BEGIN

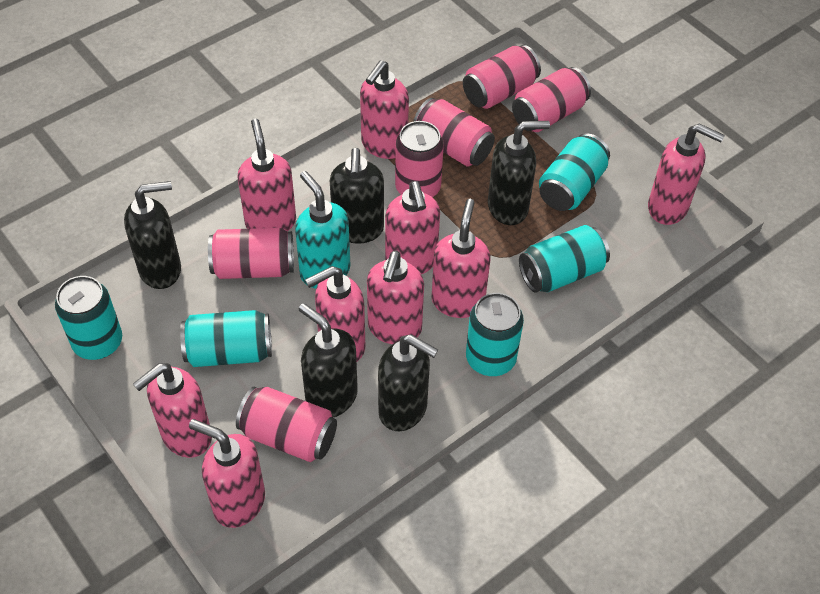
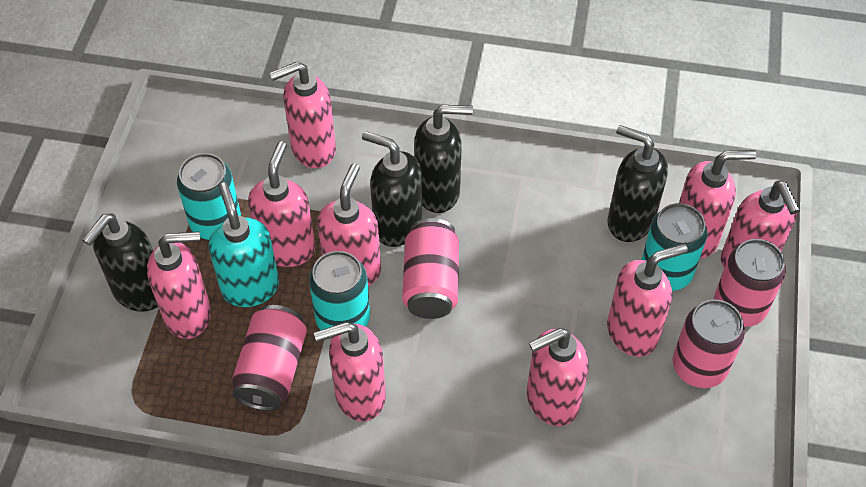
black soap dispenser: 5 -> 4
pink can: 6 -> 4
turquoise can: 5 -> 3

END

Return the full listing exactly as written, without any of its images.

WRITTEN RESPONSE
black soap dispenser: 5 -> 4
pink can: 6 -> 4
turquoise can: 5 -> 3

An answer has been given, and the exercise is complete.